# Short exercise:
Copy the data from its first line through the line containing "Florian Barral [102, 494]", substituting "position" for every "coordinate" and keeping everything else unchanged.

# Provided information:
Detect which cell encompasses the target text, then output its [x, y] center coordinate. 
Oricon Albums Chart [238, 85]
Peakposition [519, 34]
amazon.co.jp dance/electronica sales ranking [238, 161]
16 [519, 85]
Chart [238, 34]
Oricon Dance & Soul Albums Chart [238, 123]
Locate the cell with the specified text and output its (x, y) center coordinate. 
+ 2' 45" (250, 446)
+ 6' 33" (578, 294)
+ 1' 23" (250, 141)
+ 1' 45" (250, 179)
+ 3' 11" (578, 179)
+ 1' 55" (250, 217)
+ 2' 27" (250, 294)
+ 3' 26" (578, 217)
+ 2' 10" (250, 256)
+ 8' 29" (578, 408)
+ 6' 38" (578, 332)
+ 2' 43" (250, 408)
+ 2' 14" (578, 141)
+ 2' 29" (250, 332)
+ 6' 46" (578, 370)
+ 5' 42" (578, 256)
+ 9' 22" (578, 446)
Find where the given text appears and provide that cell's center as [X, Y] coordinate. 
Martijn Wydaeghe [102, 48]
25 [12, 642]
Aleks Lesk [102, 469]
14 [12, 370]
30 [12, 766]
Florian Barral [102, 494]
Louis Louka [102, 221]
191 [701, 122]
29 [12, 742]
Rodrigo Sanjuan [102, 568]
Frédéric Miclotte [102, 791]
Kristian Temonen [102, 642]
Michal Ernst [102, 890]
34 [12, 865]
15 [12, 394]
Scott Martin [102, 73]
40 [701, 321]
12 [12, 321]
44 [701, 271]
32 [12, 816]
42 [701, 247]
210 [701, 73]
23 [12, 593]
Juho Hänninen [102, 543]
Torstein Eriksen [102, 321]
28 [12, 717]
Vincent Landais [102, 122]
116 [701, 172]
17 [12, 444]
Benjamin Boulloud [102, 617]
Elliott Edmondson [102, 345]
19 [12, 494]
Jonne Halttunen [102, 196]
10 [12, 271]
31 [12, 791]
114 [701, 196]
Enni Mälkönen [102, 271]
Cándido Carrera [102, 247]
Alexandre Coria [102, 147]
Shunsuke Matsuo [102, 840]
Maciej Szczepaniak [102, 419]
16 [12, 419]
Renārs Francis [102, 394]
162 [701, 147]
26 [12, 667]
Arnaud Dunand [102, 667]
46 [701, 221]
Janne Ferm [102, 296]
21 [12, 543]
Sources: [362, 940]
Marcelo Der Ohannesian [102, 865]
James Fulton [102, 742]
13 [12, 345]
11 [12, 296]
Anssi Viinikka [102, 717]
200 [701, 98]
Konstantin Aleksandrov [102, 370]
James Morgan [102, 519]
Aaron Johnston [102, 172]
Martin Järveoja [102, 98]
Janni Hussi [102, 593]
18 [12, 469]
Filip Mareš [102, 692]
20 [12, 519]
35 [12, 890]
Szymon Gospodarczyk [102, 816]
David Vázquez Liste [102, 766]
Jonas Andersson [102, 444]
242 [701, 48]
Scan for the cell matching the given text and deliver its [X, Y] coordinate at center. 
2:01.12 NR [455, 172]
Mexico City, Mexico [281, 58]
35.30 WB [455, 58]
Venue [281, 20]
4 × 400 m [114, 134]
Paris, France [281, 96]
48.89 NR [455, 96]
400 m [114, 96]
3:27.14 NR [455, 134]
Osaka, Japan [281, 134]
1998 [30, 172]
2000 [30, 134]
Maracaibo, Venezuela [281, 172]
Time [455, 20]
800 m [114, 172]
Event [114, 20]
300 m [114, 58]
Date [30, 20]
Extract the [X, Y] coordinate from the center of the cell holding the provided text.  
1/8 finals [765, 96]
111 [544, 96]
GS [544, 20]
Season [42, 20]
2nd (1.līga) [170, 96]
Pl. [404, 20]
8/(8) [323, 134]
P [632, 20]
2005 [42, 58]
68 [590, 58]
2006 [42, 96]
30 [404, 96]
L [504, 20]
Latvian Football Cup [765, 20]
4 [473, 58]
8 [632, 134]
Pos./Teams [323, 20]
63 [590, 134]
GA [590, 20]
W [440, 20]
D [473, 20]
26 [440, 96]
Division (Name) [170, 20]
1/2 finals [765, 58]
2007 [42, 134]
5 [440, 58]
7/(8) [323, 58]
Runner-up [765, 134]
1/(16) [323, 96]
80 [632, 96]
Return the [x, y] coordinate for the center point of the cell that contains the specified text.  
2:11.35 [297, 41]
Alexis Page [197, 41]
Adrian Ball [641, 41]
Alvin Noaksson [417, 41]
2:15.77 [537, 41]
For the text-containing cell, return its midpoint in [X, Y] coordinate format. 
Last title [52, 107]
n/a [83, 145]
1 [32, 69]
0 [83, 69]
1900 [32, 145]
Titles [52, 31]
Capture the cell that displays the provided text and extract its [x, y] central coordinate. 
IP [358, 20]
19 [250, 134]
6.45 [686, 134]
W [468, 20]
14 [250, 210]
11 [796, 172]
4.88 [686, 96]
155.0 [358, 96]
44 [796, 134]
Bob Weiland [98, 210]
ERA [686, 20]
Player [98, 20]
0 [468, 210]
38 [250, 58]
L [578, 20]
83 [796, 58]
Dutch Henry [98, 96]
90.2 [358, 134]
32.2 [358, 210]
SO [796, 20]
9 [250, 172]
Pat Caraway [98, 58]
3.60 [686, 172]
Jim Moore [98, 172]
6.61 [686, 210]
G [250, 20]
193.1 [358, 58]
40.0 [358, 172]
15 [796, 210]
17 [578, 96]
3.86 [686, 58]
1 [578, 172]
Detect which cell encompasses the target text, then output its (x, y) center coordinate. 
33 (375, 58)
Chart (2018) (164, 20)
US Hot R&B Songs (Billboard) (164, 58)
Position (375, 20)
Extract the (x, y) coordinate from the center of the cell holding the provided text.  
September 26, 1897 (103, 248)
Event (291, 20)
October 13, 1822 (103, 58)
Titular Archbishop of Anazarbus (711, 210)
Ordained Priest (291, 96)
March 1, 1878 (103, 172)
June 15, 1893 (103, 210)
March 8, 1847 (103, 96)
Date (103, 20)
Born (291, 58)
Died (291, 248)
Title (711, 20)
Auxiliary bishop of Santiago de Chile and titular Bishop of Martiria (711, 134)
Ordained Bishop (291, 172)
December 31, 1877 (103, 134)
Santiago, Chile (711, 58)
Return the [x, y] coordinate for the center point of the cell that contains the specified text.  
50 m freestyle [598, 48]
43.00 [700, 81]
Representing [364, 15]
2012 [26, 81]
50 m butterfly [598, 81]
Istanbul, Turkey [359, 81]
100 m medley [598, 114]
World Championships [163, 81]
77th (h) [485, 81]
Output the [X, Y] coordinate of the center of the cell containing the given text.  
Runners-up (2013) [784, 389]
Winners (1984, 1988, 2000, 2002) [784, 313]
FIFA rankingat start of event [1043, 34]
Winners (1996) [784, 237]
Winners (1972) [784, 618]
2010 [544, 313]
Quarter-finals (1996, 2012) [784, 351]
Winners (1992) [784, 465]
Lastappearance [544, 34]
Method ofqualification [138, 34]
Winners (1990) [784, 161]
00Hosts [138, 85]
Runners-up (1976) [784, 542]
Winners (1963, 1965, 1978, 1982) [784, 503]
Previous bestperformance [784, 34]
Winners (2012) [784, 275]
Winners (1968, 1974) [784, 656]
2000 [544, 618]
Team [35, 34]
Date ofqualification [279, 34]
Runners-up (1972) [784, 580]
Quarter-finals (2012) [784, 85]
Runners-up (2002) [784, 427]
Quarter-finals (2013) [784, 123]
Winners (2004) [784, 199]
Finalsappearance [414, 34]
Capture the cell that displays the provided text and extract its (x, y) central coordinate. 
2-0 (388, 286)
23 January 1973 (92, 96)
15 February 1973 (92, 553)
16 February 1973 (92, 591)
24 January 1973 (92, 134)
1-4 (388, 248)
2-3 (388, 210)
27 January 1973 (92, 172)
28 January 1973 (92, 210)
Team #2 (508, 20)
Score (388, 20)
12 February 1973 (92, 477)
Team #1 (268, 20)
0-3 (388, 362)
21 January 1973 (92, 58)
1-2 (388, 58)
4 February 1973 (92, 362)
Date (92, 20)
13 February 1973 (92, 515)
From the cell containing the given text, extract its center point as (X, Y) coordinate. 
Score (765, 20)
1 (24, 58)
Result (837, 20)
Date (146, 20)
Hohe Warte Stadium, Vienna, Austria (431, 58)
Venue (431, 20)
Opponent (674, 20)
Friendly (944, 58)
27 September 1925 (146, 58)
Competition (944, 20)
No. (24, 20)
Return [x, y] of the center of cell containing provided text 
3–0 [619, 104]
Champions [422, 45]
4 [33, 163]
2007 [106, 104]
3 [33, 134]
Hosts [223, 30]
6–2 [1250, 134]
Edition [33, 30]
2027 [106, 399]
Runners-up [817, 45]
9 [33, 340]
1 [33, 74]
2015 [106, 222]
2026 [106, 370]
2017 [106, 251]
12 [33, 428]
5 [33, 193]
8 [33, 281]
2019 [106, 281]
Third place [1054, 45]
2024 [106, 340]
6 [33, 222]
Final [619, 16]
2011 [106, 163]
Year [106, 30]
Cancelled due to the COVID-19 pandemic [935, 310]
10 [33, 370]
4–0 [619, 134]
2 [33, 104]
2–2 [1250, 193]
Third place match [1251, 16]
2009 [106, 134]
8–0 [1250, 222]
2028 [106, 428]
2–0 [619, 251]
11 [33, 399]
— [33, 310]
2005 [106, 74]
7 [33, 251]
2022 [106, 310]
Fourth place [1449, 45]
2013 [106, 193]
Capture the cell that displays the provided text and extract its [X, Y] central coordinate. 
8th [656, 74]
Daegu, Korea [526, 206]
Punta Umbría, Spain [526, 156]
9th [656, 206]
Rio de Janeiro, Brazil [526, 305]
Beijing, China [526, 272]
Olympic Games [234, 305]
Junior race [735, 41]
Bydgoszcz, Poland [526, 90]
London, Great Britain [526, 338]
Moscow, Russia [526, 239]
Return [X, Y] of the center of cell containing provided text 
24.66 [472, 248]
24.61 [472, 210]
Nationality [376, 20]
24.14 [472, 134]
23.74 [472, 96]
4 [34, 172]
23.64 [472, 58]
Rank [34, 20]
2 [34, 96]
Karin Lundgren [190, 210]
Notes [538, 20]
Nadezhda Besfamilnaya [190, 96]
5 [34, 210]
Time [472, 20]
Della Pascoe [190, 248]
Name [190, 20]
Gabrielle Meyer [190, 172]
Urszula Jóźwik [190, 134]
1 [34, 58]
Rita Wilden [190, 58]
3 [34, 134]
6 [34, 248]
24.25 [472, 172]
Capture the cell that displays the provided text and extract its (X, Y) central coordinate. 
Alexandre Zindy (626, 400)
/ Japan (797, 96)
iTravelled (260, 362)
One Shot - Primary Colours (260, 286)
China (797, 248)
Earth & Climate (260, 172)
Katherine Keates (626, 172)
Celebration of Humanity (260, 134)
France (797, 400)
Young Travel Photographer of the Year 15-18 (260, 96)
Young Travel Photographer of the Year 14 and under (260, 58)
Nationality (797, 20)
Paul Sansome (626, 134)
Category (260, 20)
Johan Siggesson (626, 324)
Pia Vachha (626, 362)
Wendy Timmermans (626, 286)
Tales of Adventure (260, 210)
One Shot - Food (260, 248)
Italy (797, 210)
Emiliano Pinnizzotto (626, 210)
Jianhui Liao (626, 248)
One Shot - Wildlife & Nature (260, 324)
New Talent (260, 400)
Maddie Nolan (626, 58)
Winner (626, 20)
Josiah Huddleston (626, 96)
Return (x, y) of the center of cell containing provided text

# Exercise output:
Detect which cell encompasses the target text, then output its [x, y] center position. 
Oricon Albums Chart [238, 85]
Peakposition [519, 34]
amazon.co.jp dance/electronica sales ranking [238, 161]
16 [519, 85]
Chart [238, 34]
Oricon Dance & Soul Albums Chart [238, 123]
Locate the cell with the specified text and output its (x, y) center position. 
+ 2' 45" (250, 446)
+ 6' 33" (578, 294)
+ 1' 23" (250, 141)
+ 1' 45" (250, 179)
+ 3' 11" (578, 179)
+ 1' 55" (250, 217)
+ 2' 27" (250, 294)
+ 3' 26" (578, 217)
+ 2' 10" (250, 256)
+ 8' 29" (578, 408)
+ 6' 38" (578, 332)
+ 2' 43" (250, 408)
+ 2' 14" (578, 141)
+ 2' 29" (250, 332)
+ 6' 46" (578, 370)
+ 5' 42" (578, 256)
+ 9' 22" (578, 446)
Find where the given text appears and provide that cell's center as [X, Y] position. 
Martijn Wydaeghe [102, 48]
25 [12, 642]
Aleks Lesk [102, 469]
14 [12, 370]
30 [12, 766]
Florian Barral [102, 494]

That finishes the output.